What you produce should match the records below precisely, except that images are removed.

Object correspondence data:
※ ※ ※

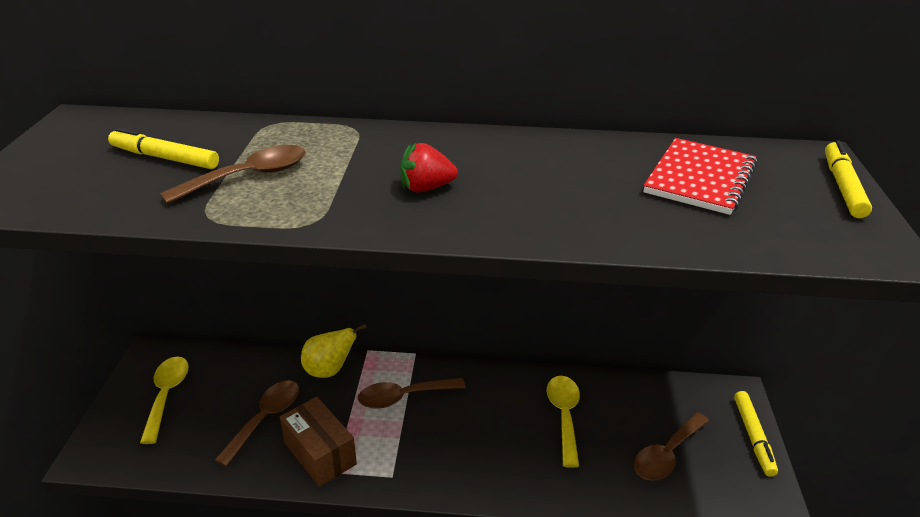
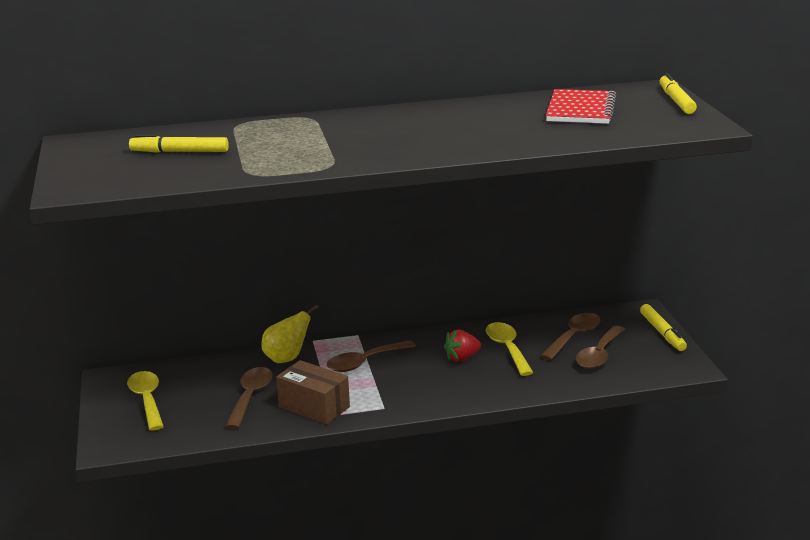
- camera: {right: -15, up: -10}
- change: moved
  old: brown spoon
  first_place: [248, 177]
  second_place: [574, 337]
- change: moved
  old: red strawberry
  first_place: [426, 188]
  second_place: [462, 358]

※ ※ ※

Response for this exercise ::
- camera: {right: -15, up: -10}
- change: moved
  old: brown spoon
  first_place: [248, 177]
  second_place: [574, 337]
- change: moved
  old: red strawberry
  first_place: [426, 188]
  second_place: [462, 358]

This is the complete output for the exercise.